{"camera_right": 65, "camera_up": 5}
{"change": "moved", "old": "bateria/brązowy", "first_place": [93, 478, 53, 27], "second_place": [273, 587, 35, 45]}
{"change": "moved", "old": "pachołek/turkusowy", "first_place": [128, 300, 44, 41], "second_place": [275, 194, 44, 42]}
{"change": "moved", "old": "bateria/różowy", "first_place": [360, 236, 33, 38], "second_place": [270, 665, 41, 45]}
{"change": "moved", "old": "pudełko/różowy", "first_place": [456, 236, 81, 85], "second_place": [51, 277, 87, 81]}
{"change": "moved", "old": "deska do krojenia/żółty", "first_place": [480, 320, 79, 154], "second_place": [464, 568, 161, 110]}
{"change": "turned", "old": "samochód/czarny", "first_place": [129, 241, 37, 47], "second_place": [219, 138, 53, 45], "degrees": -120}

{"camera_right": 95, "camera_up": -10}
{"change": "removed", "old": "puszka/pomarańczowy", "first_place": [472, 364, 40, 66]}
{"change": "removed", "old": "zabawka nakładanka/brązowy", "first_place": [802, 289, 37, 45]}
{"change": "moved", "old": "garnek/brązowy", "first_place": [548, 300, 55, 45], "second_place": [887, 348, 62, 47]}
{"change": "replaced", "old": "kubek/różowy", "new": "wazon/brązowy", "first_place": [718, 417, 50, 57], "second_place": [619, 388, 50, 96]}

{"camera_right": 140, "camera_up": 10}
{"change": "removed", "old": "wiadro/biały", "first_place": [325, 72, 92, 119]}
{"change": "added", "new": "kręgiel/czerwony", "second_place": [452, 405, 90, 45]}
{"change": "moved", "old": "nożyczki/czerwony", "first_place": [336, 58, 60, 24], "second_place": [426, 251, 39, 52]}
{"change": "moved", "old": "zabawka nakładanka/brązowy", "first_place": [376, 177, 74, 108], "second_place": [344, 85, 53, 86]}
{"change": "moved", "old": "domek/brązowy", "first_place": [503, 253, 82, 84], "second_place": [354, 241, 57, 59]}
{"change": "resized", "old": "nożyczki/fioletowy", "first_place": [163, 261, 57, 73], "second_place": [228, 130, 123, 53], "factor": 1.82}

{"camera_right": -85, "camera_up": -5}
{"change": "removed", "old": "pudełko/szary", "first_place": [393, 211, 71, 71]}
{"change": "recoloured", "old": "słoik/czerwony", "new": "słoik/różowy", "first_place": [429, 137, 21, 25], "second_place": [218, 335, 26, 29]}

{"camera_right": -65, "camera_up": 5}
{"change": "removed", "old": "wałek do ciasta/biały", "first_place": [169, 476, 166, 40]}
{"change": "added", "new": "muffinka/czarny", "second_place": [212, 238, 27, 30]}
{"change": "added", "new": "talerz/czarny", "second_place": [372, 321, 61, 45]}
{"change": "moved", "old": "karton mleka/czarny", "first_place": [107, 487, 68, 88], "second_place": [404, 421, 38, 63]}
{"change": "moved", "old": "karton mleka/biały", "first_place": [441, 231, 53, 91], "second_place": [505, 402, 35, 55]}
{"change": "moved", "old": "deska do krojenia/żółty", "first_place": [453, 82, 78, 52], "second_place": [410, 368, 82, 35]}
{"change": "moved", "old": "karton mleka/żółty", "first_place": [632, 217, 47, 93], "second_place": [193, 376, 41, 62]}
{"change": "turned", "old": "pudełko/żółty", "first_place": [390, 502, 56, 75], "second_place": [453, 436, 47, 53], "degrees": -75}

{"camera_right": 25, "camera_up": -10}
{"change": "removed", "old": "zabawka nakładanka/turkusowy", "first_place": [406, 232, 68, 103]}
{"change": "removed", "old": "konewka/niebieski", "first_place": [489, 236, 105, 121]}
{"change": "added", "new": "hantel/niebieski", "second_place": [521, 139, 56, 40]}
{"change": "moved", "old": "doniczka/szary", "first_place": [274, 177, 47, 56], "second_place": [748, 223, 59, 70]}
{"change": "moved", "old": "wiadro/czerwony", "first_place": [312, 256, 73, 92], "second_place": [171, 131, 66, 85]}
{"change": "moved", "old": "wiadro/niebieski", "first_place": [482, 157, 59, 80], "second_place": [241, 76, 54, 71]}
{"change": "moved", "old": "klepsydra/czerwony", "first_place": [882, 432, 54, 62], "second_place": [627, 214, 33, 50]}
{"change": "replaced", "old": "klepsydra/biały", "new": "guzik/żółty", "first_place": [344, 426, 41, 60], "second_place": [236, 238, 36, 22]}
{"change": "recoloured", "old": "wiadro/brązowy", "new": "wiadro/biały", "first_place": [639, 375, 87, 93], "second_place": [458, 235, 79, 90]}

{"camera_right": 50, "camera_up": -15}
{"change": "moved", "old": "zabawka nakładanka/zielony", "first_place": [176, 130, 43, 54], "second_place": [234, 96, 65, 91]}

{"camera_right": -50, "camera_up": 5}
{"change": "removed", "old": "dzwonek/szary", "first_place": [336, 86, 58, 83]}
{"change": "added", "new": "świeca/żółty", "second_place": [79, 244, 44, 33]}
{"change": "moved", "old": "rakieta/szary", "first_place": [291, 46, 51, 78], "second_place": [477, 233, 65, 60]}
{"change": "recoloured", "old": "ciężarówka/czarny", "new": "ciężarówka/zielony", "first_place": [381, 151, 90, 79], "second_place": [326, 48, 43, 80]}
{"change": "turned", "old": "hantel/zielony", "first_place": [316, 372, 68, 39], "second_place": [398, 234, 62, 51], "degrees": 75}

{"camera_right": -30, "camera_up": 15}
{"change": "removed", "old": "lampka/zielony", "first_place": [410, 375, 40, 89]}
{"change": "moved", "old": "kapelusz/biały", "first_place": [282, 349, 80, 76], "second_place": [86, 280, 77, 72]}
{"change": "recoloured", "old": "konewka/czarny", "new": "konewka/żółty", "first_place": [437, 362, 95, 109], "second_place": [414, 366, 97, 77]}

- - -

- [TASK REQUIREMENTS] Nothing in the entries may be left out; each line is to be output exactly.

- [TASK ANSWER]
{"camera_right": 65, "camera_up": 5}
{"change": "moved", "old": "bateria/brązowy", "first_place": [93, 478, 53, 27], "second_place": [273, 587, 35, 45]}
{"change": "moved", "old": "pachołek/turkusowy", "first_place": [128, 300, 44, 41], "second_place": [275, 194, 44, 42]}
{"change": "moved", "old": "bateria/różowy", "first_place": [360, 236, 33, 38], "second_place": [270, 665, 41, 45]}
{"change": "moved", "old": "pudełko/różowy", "first_place": [456, 236, 81, 85], "second_place": [51, 277, 87, 81]}
{"change": "moved", "old": "deska do krojenia/żółty", "first_place": [480, 320, 79, 154], "second_place": [464, 568, 161, 110]}
{"change": "turned", "old": "samochód/czarny", "first_place": [129, 241, 37, 47], "second_place": [219, 138, 53, 45], "degrees": -120}

{"camera_right": 95, "camera_up": -10}
{"change": "removed", "old": "puszka/pomarańczowy", "first_place": [472, 364, 40, 66]}
{"change": "removed", "old": "zabawka nakładanka/brązowy", "first_place": [802, 289, 37, 45]}
{"change": "moved", "old": "garnek/brązowy", "first_place": [548, 300, 55, 45], "second_place": [887, 348, 62, 47]}
{"change": "replaced", "old": "kubek/różowy", "new": "wazon/brązowy", "first_place": [718, 417, 50, 57], "second_place": [619, 388, 50, 96]}

{"camera_right": 140, "camera_up": 10}
{"change": "removed", "old": "wiadro/biały", "first_place": [325, 72, 92, 119]}
{"change": "added", "new": "kręgiel/czerwony", "second_place": [452, 405, 90, 45]}
{"change": "moved", "old": "nożyczki/czerwony", "first_place": [336, 58, 60, 24], "second_place": [426, 251, 39, 52]}
{"change": "moved", "old": "zabawka nakładanka/brązowy", "first_place": [376, 177, 74, 108], "second_place": [344, 85, 53, 86]}
{"change": "moved", "old": "domek/brązowy", "first_place": [503, 253, 82, 84], "second_place": [354, 241, 57, 59]}
{"change": "resized", "old": "nożyczki/fioletowy", "first_place": [163, 261, 57, 73], "second_place": [228, 130, 123, 53], "factor": 1.82}

{"camera_right": -85, "camera_up": -5}
{"change": "removed", "old": "pudełko/szary", "first_place": [393, 211, 71, 71]}
{"change": "recoloured", "old": "słoik/czerwony", "new": "słoik/różowy", "first_place": [429, 137, 21, 25], "second_place": [218, 335, 26, 29]}

{"camera_right": -65, "camera_up": 5}
{"change": "removed", "old": "wałek do ciasta/biały", "first_place": [169, 476, 166, 40]}
{"change": "added", "new": "muffinka/czarny", "second_place": [212, 238, 27, 30]}
{"change": "added", "new": "talerz/czarny", "second_place": [372, 321, 61, 45]}
{"change": "moved", "old": "karton mleka/czarny", "first_place": [107, 487, 68, 88], "second_place": [404, 421, 38, 63]}
{"change": "moved", "old": "karton mleka/biały", "first_place": [441, 231, 53, 91], "second_place": [505, 402, 35, 55]}
{"change": "moved", "old": "deska do krojenia/żółty", "first_place": [453, 82, 78, 52], "second_place": [410, 368, 82, 35]}
{"change": "moved", "old": "karton mleka/żółty", "first_place": [632, 217, 47, 93], "second_place": [193, 376, 41, 62]}
{"change": "turned", "old": "pudełko/żółty", "first_place": [390, 502, 56, 75], "second_place": [453, 436, 47, 53], "degrees": -75}

{"camera_right": 25, "camera_up": -10}
{"change": "removed", "old": "zabawka nakładanka/turkusowy", "first_place": [406, 232, 68, 103]}
{"change": "removed", "old": "konewka/niebieski", "first_place": [489, 236, 105, 121]}
{"change": "added", "new": "hantel/niebieski", "second_place": [521, 139, 56, 40]}
{"change": "moved", "old": "doniczka/szary", "first_place": [274, 177, 47, 56], "second_place": [748, 223, 59, 70]}
{"change": "moved", "old": "wiadro/czerwony", "first_place": [312, 256, 73, 92], "second_place": [171, 131, 66, 85]}
{"change": "moved", "old": "wiadro/niebieski", "first_place": [482, 157, 59, 80], "second_place": [241, 76, 54, 71]}
{"change": "moved", "old": "klepsydra/czerwony", "first_place": [882, 432, 54, 62], "second_place": [627, 214, 33, 50]}
{"change": "replaced", "old": "klepsydra/biały", "new": "guzik/żółty", "first_place": [344, 426, 41, 60], "second_place": [236, 238, 36, 22]}
{"change": "recoloured", "old": "wiadro/brązowy", "new": "wiadro/biały", "first_place": [639, 375, 87, 93], "second_place": [458, 235, 79, 90]}

{"camera_right": 50, "camera_up": -15}
{"change": "moved", "old": "zabawka nakładanka/zielony", "first_place": [176, 130, 43, 54], "second_place": [234, 96, 65, 91]}

{"camera_right": -50, "camera_up": 5}
{"change": "removed", "old": "dzwonek/szary", "first_place": [336, 86, 58, 83]}
{"change": "added", "new": "świeca/żółty", "second_place": [79, 244, 44, 33]}
{"change": "moved", "old": "rakieta/szary", "first_place": [291, 46, 51, 78], "second_place": [477, 233, 65, 60]}
{"change": "recoloured", "old": "ciężarówka/czarny", "new": "ciężarówka/zielony", "first_place": [381, 151, 90, 79], "second_place": [326, 48, 43, 80]}
{"change": "turned", "old": "hantel/zielony", "first_place": [316, 372, 68, 39], "second_place": [398, 234, 62, 51], "degrees": 75}

{"camera_right": -30, "camera_up": 15}
{"change": "removed", "old": "lampka/zielony", "first_place": [410, 375, 40, 89]}
{"change": "moved", "old": "kapelusz/biały", "first_place": [282, 349, 80, 76], "second_place": [86, 280, 77, 72]}
{"change": "recoloured", "old": "konewka/czarny", "new": "konewka/żółty", "first_place": [437, 362, 95, 109], "second_place": [414, 366, 97, 77]}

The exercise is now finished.